Data entries
——————————

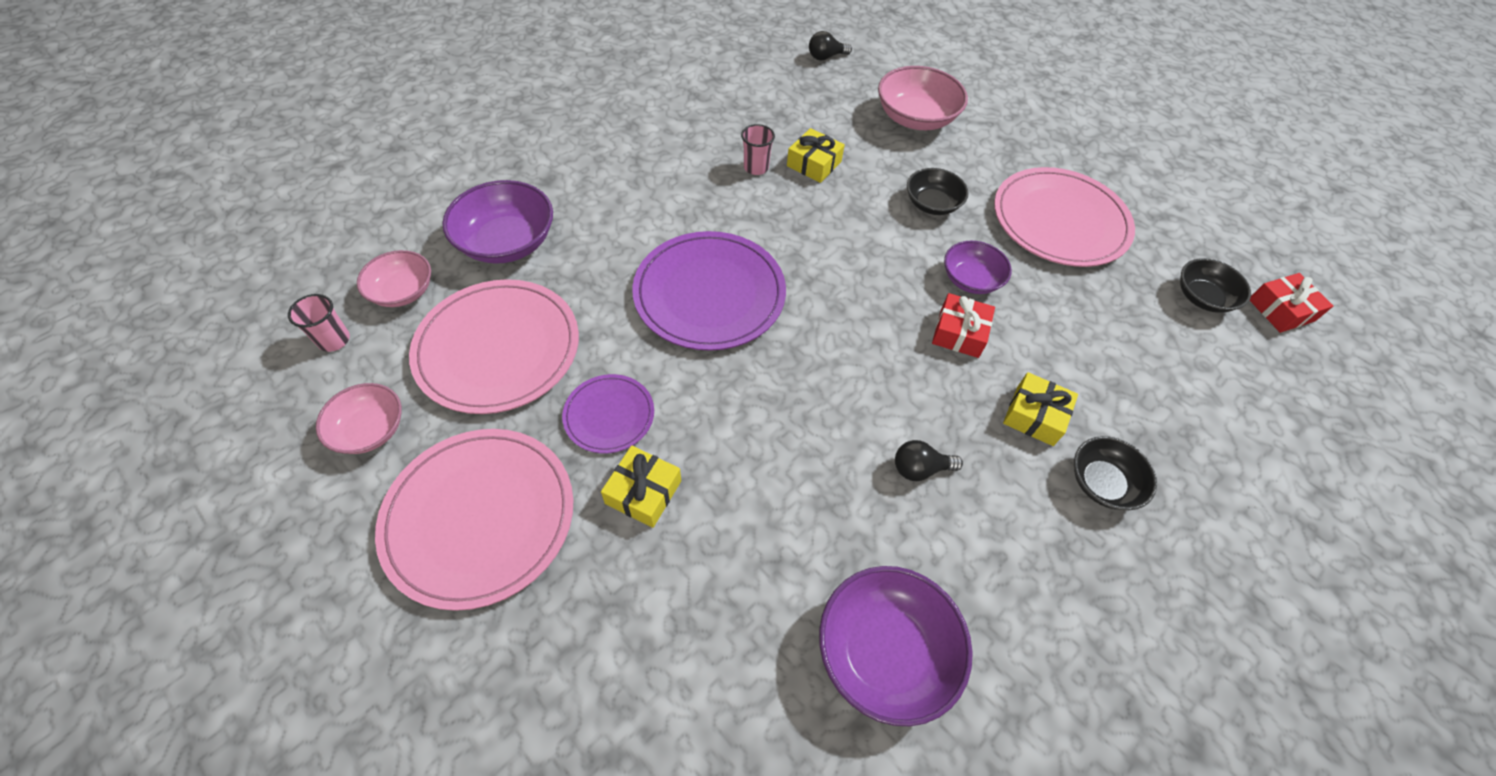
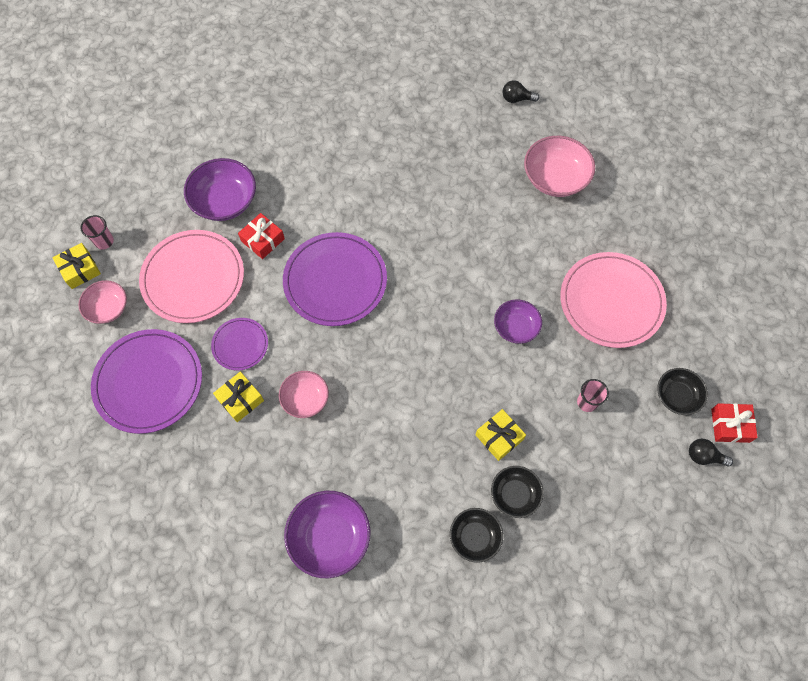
camera: 25 degrees right, 10 degrees up
(403, 291) = (151, 219): pink bowl -> pink bowl (305, 399)
(480, 517) = (148, 382): pink plate -> purple plate
(756, 167) = (413, 189): pink cup -> pink cup (587, 402)
(814, 164) = (456, 198): yellow gift -> yellow gift (80, 269)
(919, 468) = (406, 444): black light bulb -> black light bulb (704, 456)
(932, 204) = (524, 258): black bowl -> black bowl (475, 537)
(959, 333) = (484, 364): red gift -> red gift (263, 240)

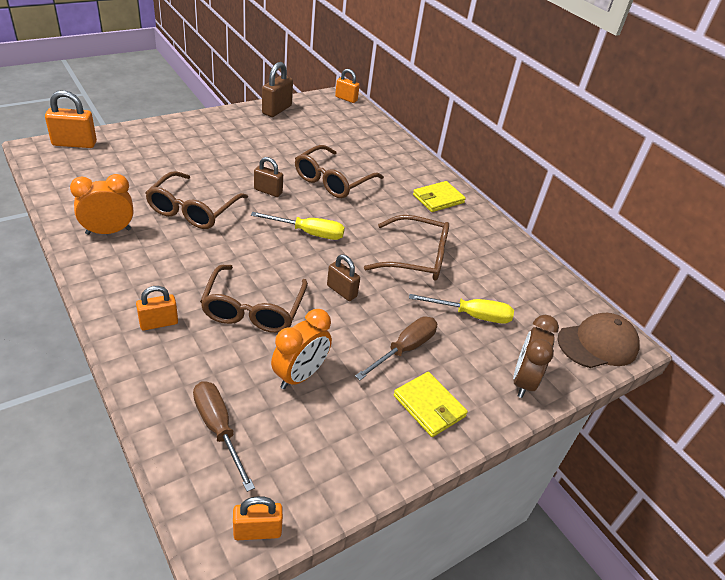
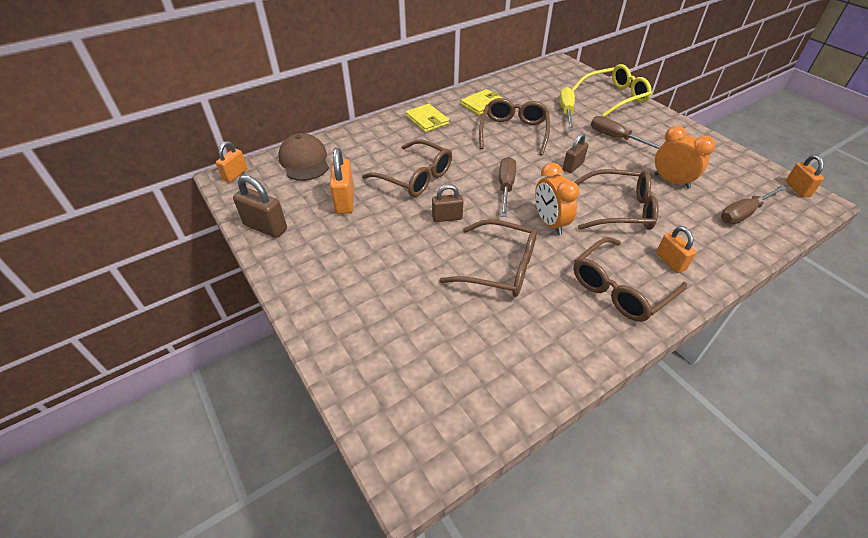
camera: 85 degrees left, 5 degrees up
(74, 143) = (383, 424): orange padlock -> orange padlock (345, 201)
(108, 231) = (566, 329): orange clock -> orange clock (550, 223)
(138, 275) = (620, 288): none -> brown glasses
(268, 191) = (447, 217): brown padlock -> brown padlock turned 60 degrees clockwise
(308, 233) = (505, 187): yellow screwdriver -> brown screwdriver
(429, 406) = (659, 130): yellow wallet -> yellow wallet (482, 104)
(523, 381) = (614, 97): brown clock -> yellow glasses
(597, 344) = (566, 71): brown cap -> brown cap (304, 161)

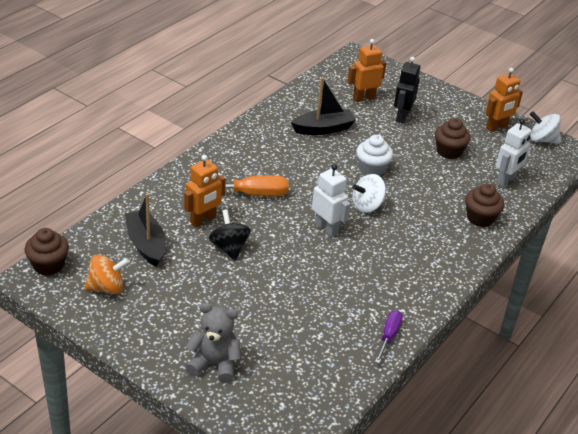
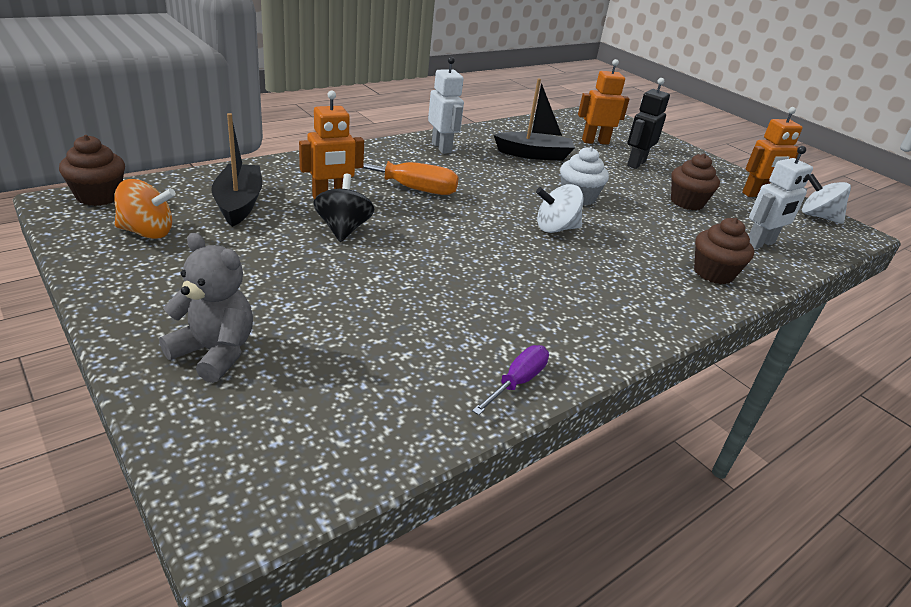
camera: 15 degrees right, 5 degrees down
(326, 228) = (488, 238): white robot -> white robot (442, 147)

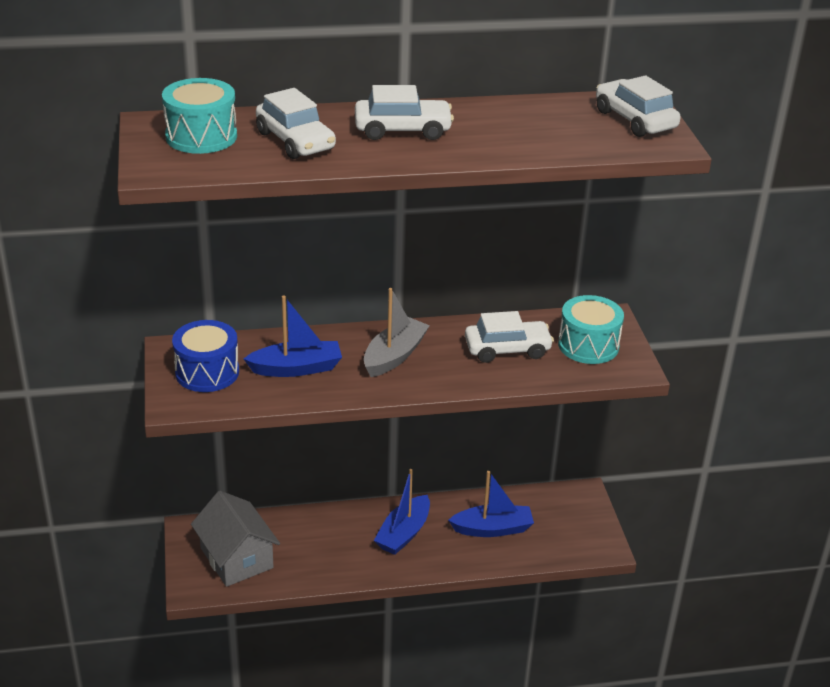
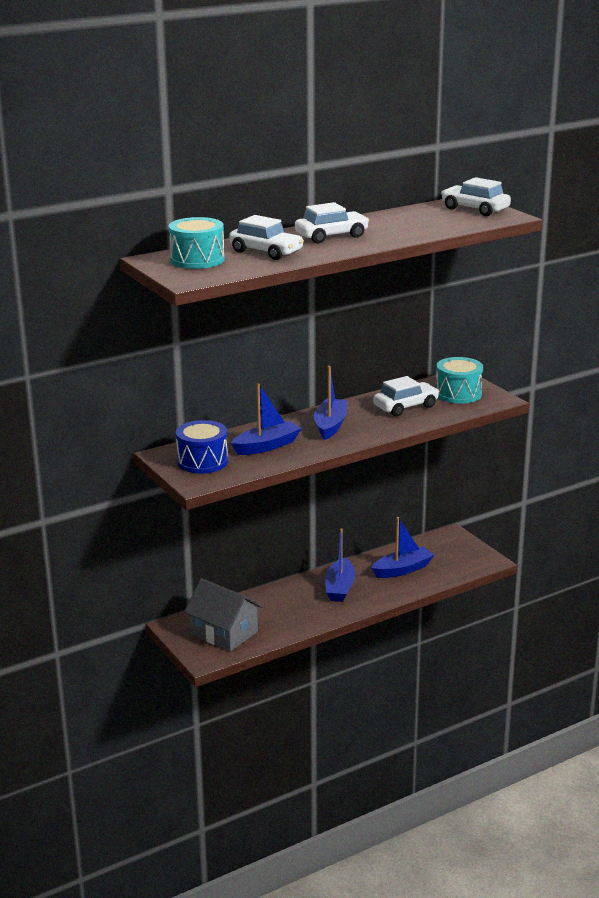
camera: 20 degrees left, 10 degrees down
(394, 356) = (330, 426): grey boat -> blue boat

——————————

AIM OF THE TASK
Reproduce nothing but the lines that run from the line containing "(597, 344) = (566, 71): brown" through the last line of the records, inclusive. Omit the pictures.

REPLY
(597, 344) = (566, 71): brown cap -> brown cap (304, 161)

camera: 15 degrees right, 5 degrees down
(326, 228) = (488, 238): white robot -> white robot (442, 147)

camera: 20 degrees left, 10 degrees down
(394, 356) = (330, 426): grey boat -> blue boat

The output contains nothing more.